Aim of the task
Copy every line from the material below that holds "minus".

START Source material

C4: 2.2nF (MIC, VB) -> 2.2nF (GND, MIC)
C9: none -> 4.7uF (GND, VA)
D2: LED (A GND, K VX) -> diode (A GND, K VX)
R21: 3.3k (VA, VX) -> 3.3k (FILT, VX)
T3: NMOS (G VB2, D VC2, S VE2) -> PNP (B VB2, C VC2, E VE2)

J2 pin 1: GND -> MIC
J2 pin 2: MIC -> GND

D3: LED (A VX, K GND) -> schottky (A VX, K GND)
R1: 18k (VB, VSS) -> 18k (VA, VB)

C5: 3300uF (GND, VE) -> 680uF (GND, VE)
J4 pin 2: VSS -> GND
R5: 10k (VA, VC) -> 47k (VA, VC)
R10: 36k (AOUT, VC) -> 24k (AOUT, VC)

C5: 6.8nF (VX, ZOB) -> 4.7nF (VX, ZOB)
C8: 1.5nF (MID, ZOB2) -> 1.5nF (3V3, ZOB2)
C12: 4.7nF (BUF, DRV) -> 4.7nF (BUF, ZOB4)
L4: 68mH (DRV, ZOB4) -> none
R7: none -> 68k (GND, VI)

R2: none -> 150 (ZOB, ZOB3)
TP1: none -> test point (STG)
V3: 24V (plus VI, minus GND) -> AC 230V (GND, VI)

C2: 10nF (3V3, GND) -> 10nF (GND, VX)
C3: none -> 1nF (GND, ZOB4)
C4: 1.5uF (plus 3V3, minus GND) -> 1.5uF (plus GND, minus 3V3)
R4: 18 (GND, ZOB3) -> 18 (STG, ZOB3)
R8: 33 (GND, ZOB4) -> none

END Source material

Reply
V3: 24V (plus VI, minus GND) -> AC 230V (GND, VI)
C4: 1.5uF (plus 3V3, minus GND) -> 1.5uF (plus GND, minus 3V3)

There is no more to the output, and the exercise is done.